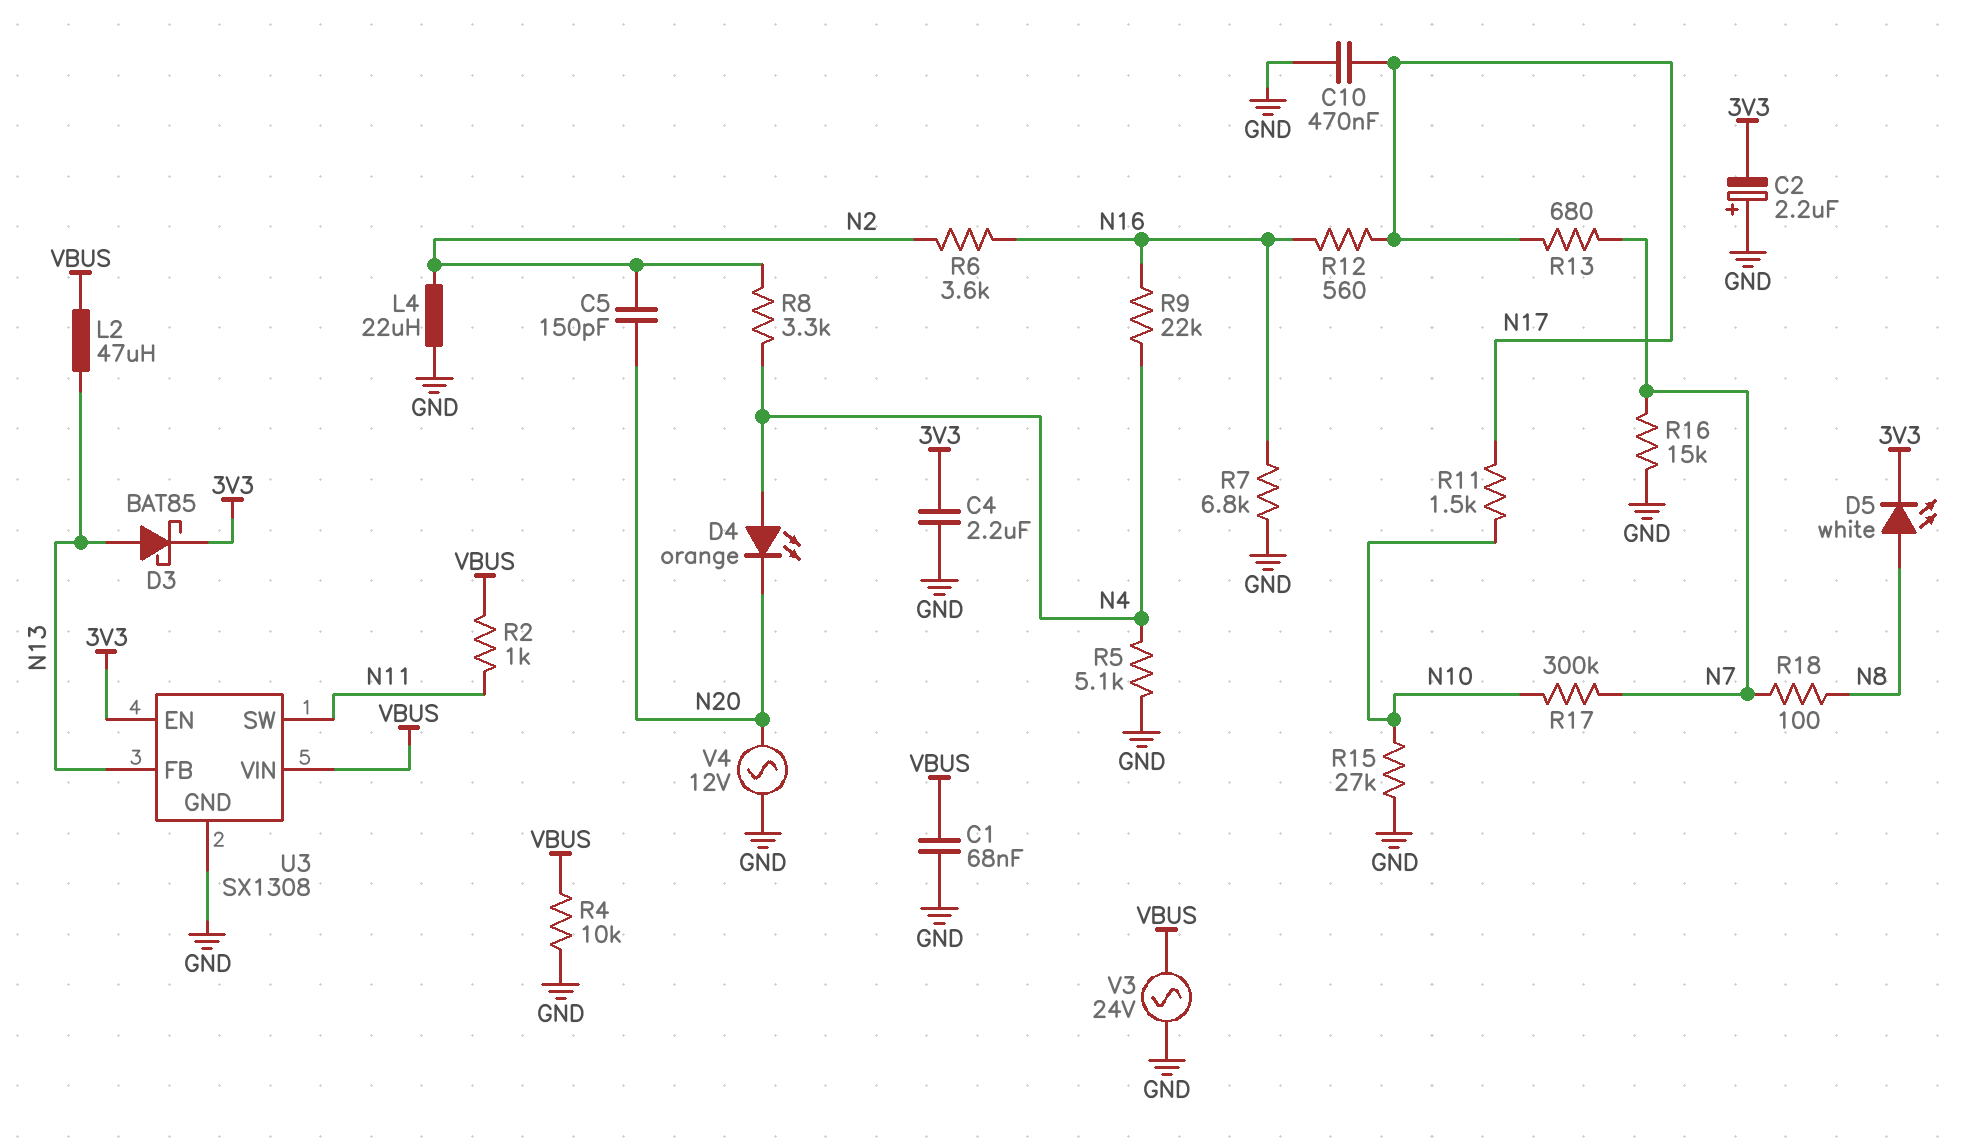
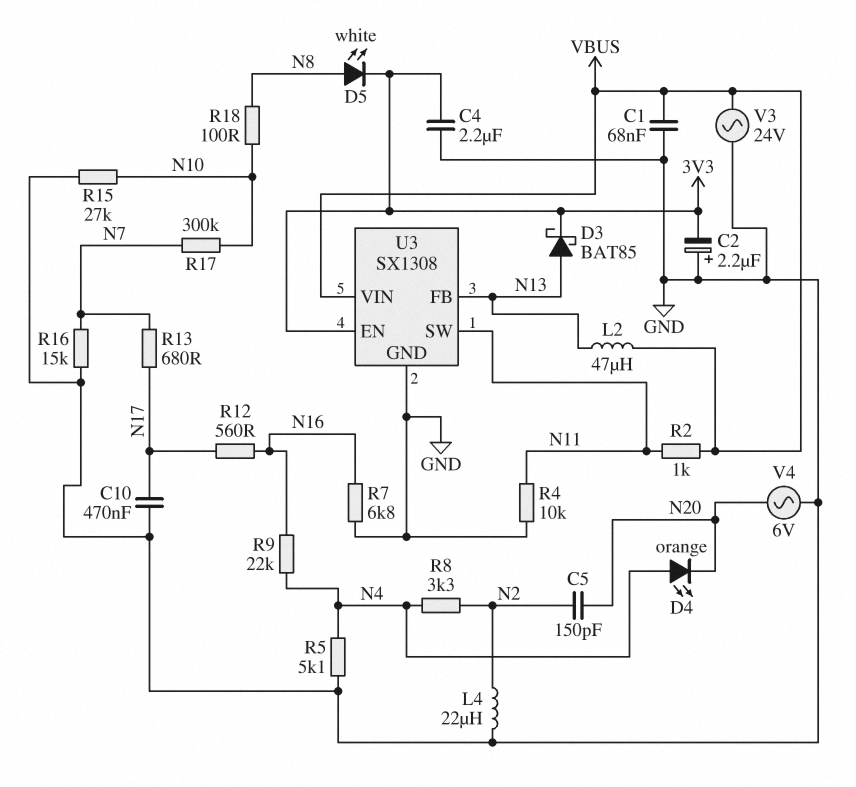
R4: 10k (GND, VBUS) -> 10k (GND, N11)
R6: 3.6k (N2, N16) -> none
R11: 1.5k (N10, N17) -> none
R18: 100 (N7, N8) -> 100 (N8, N10)
V4: AC 12V (GND, N20) -> AC 6V (GND, N20)

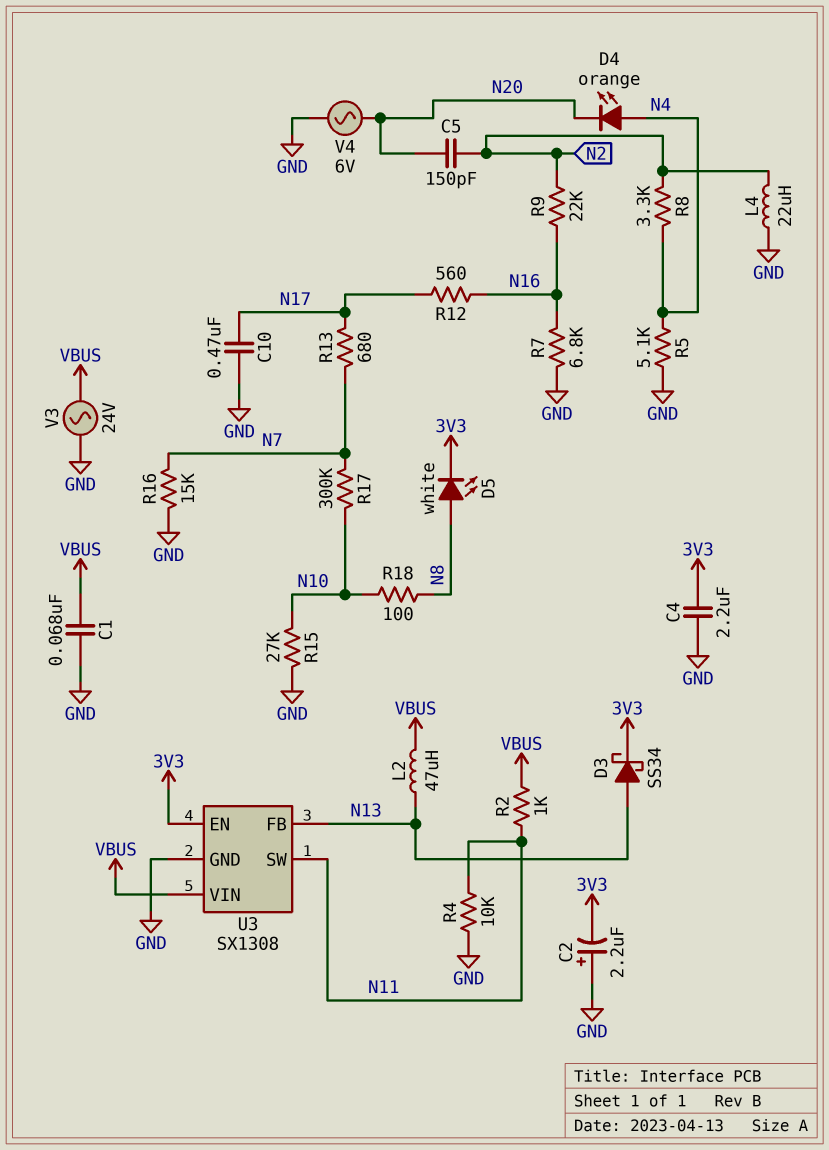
D3: schottky BAT85 (A N13, K 3V3) -> schottky SS34 (A N13, K 3V3)
R9: 22k (N4, N16) -> 22k (N2, N16)

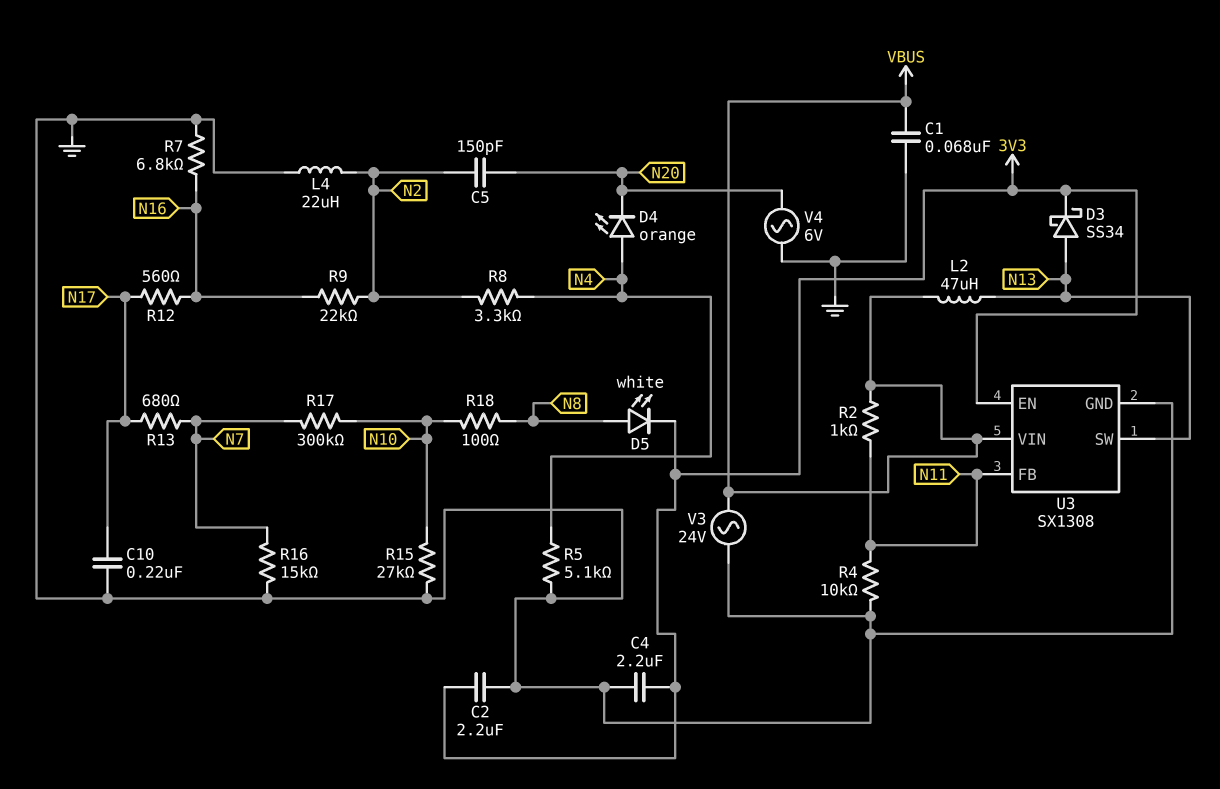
C2: 2.2uF (plus GND, minus 3V3) -> 2.2uF (3V3, GND)
C10: 470nF (GND, N17) -> 220nF (GND, N17)
U3 pin FB: N13 -> N11
U3 pin SW: N11 -> N13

## TO DO
A word-for-word transcription of the entries above, free of images, is what is wanted.

## SOLUTION BELOW
R4: 10k (GND, VBUS) -> 10k (GND, N11)
R6: 3.6k (N2, N16) -> none
R11: 1.5k (N10, N17) -> none
R18: 100 (N7, N8) -> 100 (N8, N10)
V4: AC 12V (GND, N20) -> AC 6V (GND, N20)

D3: schottky BAT85 (A N13, K 3V3) -> schottky SS34 (A N13, K 3V3)
R9: 22k (N4, N16) -> 22k (N2, N16)

C2: 2.2uF (plus GND, minus 3V3) -> 2.2uF (3V3, GND)
C10: 470nF (GND, N17) -> 220nF (GND, N17)
U3 pin FB: N13 -> N11
U3 pin SW: N11 -> N13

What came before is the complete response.